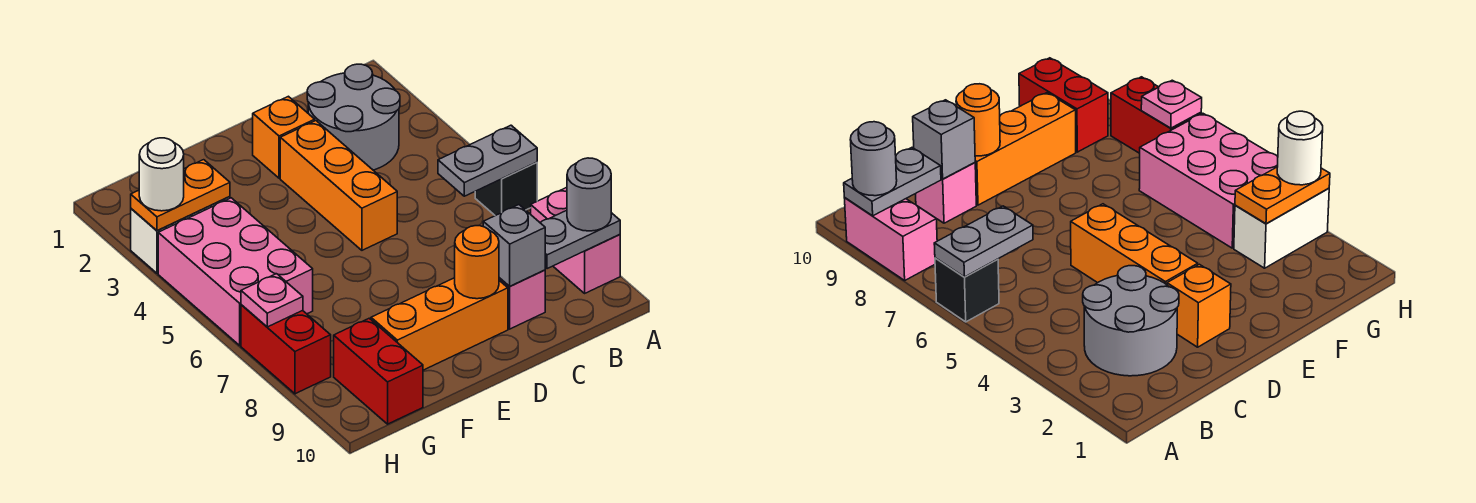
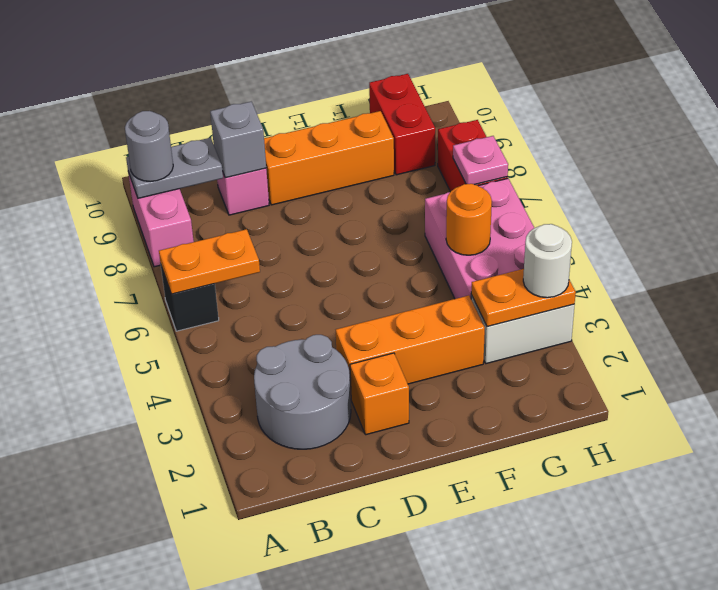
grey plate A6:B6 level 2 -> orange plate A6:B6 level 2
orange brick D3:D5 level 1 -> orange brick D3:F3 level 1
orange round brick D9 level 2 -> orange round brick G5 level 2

...

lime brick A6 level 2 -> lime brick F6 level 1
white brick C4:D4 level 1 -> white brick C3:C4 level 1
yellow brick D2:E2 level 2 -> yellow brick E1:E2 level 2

## Work required
Would you copy out exactly the lines above that start at the one containing "grey plate A6:B6" and end at the one containing "orange round brick D9", inclusive?

## Result for this task
grey plate A6:B6 level 2 -> orange plate A6:B6 level 2
orange brick D3:D5 level 1 -> orange brick D3:F3 level 1
orange round brick D9 level 2 -> orange round brick G5 level 2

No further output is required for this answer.